┌──
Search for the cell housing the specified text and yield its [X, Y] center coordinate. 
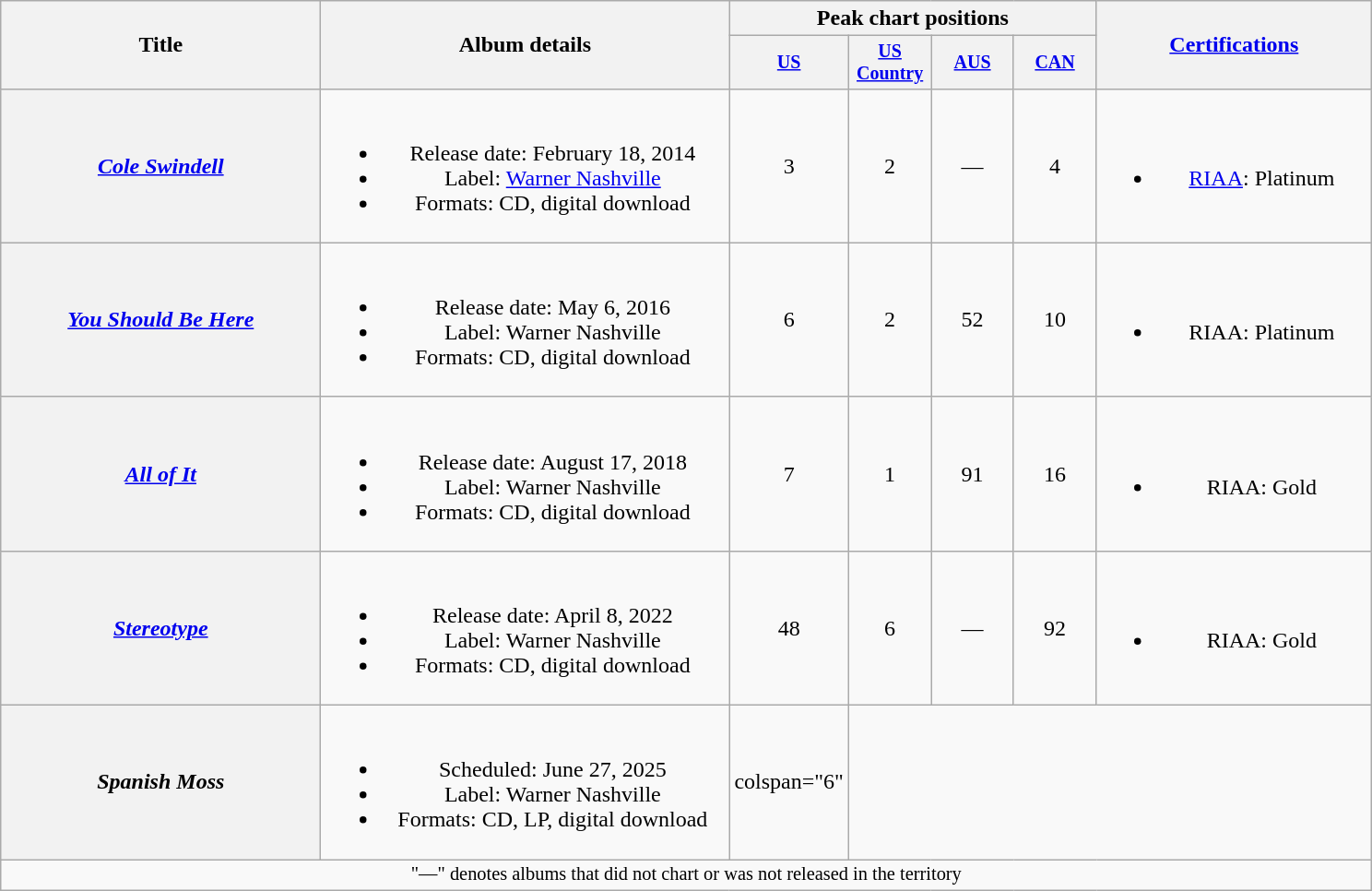
US Country [889, 63]
48 [789, 627]
Stereotype [160, 627]
All of It [160, 474]
4 [1055, 166]
AUS [972, 63]
Scheduled: June 27, 2025 Label: Warner NashvilleFormats: CD, LP, digital download [526, 782]
Spanish Moss [160, 782]
Release date: February 18, 2014Label: Warner NashvilleFormats: CD, digital download [526, 166]
3 [789, 166]
92 [1055, 627]
91 [972, 474]
Peak chart positions [913, 18]
colspan="6" [789, 782]
Album details [526, 45]
Release date: April 8, 2022Label: Warner NashvilleFormats: CD, digital download [526, 627]
1 [889, 474]
You Should Be Here [160, 319]
7 [789, 474]
Cole Swindell [160, 166]
Release date: May 6, 2016Label: Warner NashvilleFormats: CD, digital download [526, 319]
CAN [1055, 63]
"—" denotes albums that did not chart or was not released in the territory [686, 875]
52 [972, 319]
10 [1055, 319]
Certifications [1234, 45]
16 [1055, 474]
US [789, 63]
Release date: August 17, 2018Label: Warner NashvilleFormats: CD, digital download [526, 474]
Title [160, 45]
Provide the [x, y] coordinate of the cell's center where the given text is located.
└──
Please reproduce the rows from the one containing "US Country [889, 63]" through the one containing "Peak chart positions [913, 18]", with both ends included, character for character.

US Country [889, 63]
48 [789, 627]
Stereotype [160, 627]
All of It [160, 474]
4 [1055, 166]
AUS [972, 63]
Scheduled: June 27, 2025 Label: Warner NashvilleFormats: CD, LP, digital download [526, 782]
Spanish Moss [160, 782]
Release date: February 18, 2014Label: Warner NashvilleFormats: CD, digital download [526, 166]
3 [789, 166]
92 [1055, 627]
91 [972, 474]
Peak chart positions [913, 18]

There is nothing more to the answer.